__Your goal__: Retype the tail of the data exactly, starting at the line containing "(415, 164) = (612, 314): yellow" and stopping at the last line.

__Data records__:
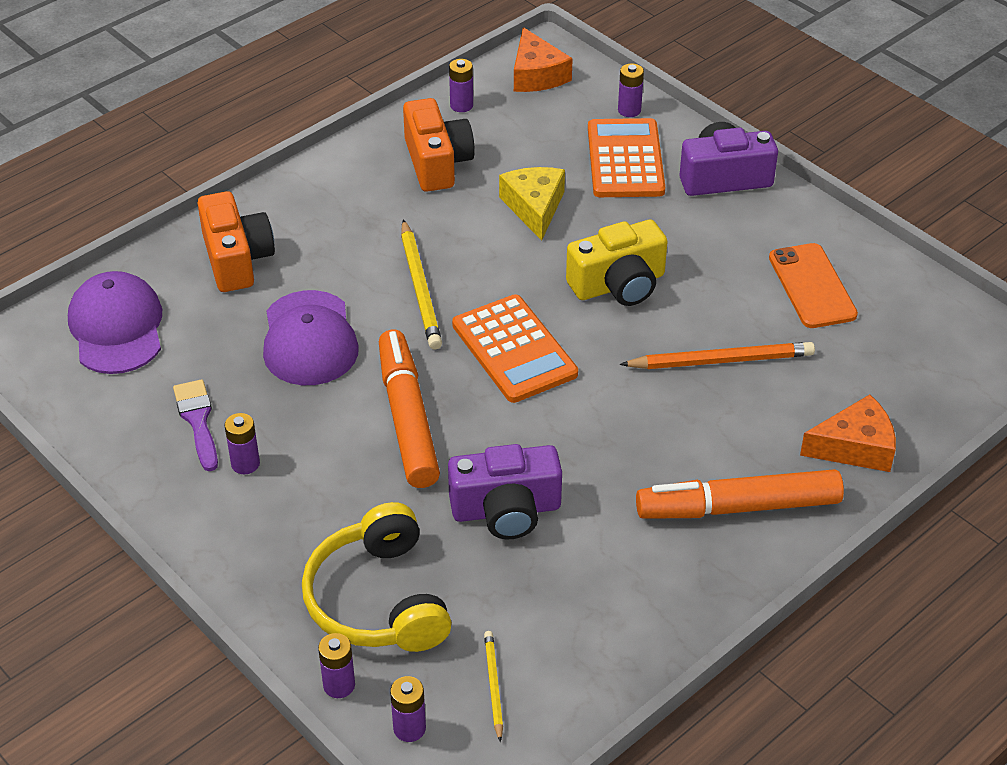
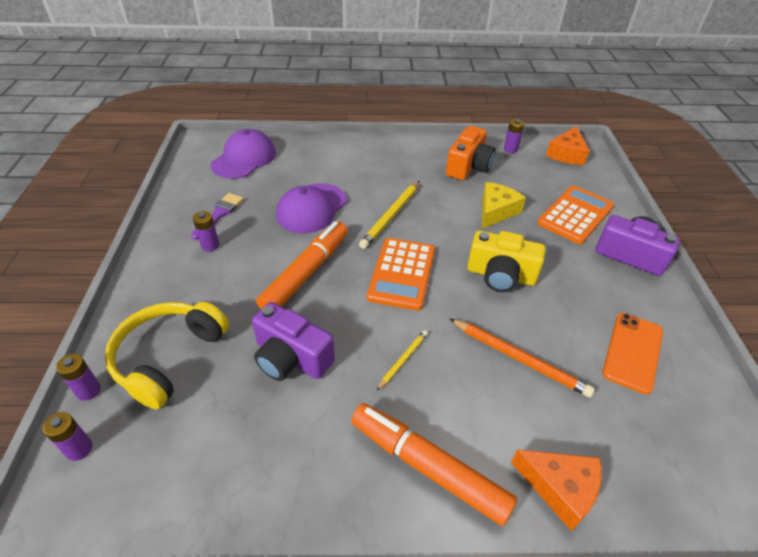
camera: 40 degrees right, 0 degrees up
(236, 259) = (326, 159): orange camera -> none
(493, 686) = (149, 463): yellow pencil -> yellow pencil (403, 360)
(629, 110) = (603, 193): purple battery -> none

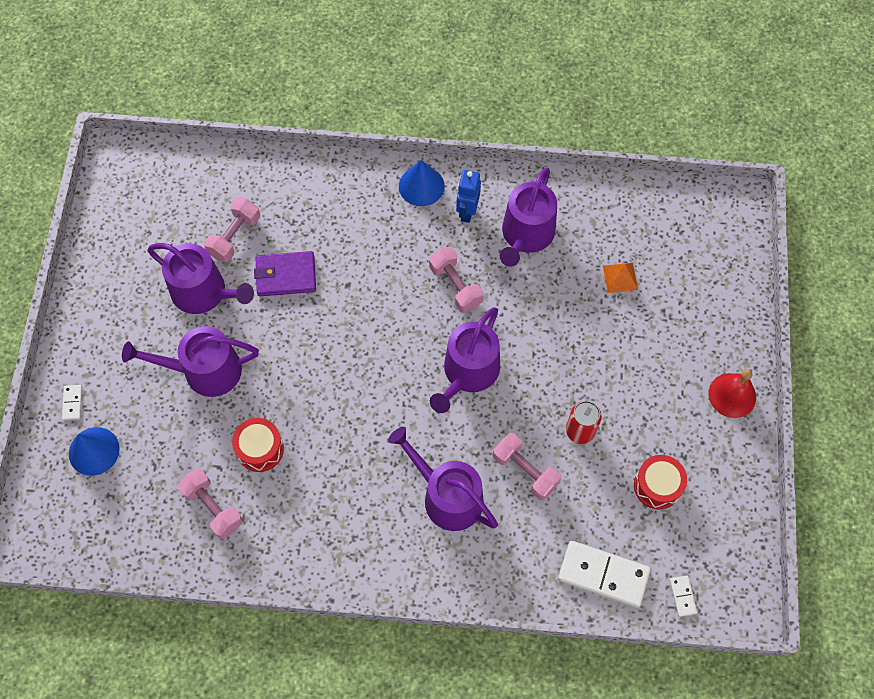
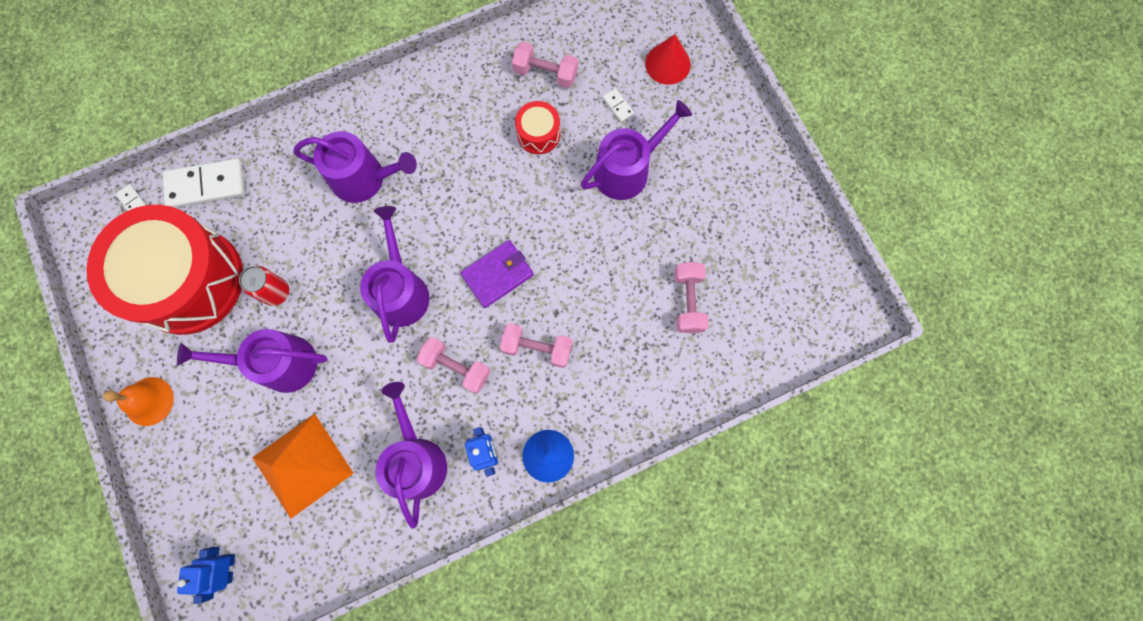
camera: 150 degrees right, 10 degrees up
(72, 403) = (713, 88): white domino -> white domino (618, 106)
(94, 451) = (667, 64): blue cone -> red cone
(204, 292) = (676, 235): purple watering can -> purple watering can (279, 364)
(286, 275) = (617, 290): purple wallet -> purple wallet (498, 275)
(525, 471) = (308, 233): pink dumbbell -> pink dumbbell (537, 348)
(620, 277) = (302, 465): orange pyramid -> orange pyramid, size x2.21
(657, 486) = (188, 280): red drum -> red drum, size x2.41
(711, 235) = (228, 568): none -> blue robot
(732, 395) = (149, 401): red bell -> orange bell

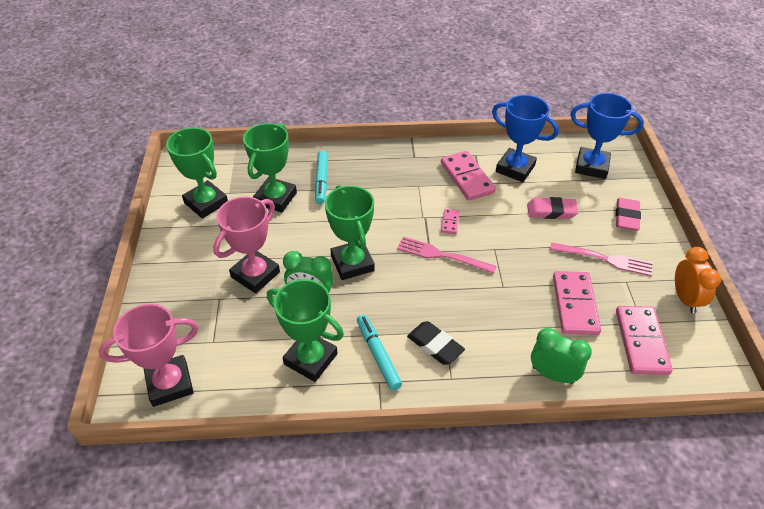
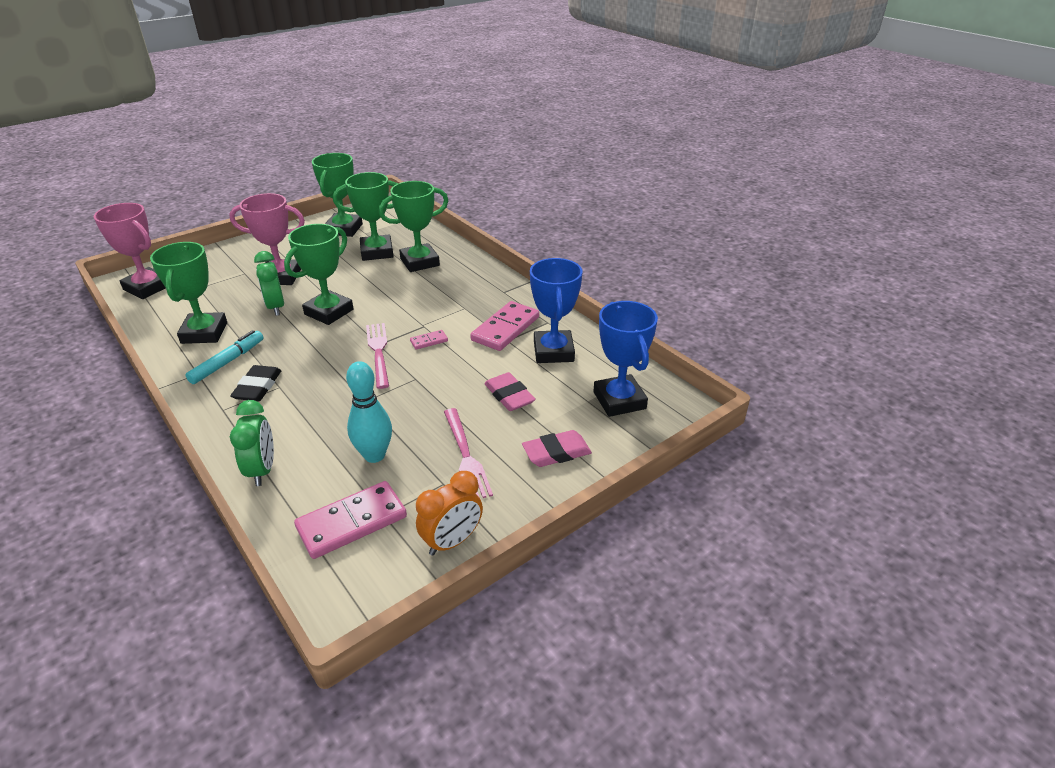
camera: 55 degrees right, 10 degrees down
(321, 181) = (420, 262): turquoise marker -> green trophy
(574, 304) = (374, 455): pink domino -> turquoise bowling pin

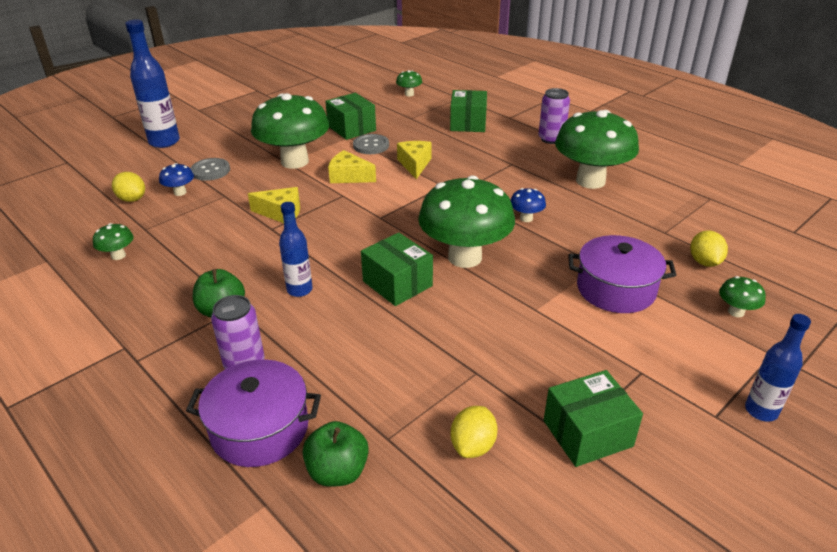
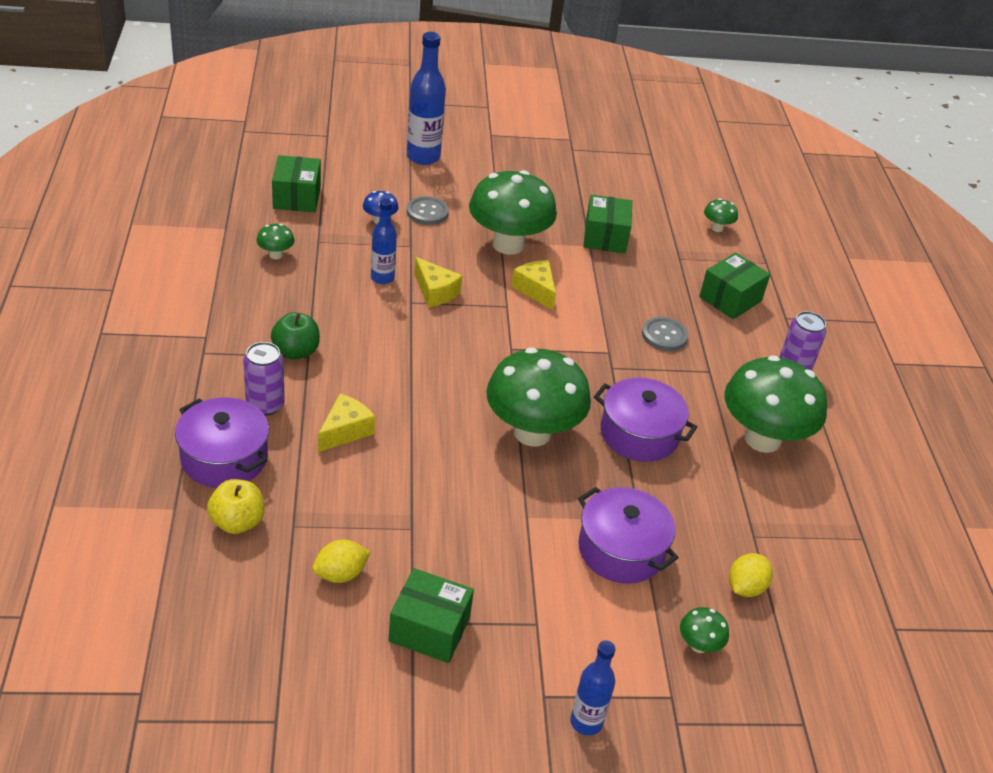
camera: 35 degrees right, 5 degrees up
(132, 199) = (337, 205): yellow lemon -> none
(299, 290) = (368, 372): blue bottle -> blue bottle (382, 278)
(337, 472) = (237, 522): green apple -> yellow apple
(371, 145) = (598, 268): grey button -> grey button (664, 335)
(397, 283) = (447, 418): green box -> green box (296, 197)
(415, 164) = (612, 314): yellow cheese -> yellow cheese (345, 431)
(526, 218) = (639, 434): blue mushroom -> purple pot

__Reply__:
(415, 164) = (612, 314): yellow cheese -> yellow cheese (345, 431)
(526, 218) = (639, 434): blue mushroom -> purple pot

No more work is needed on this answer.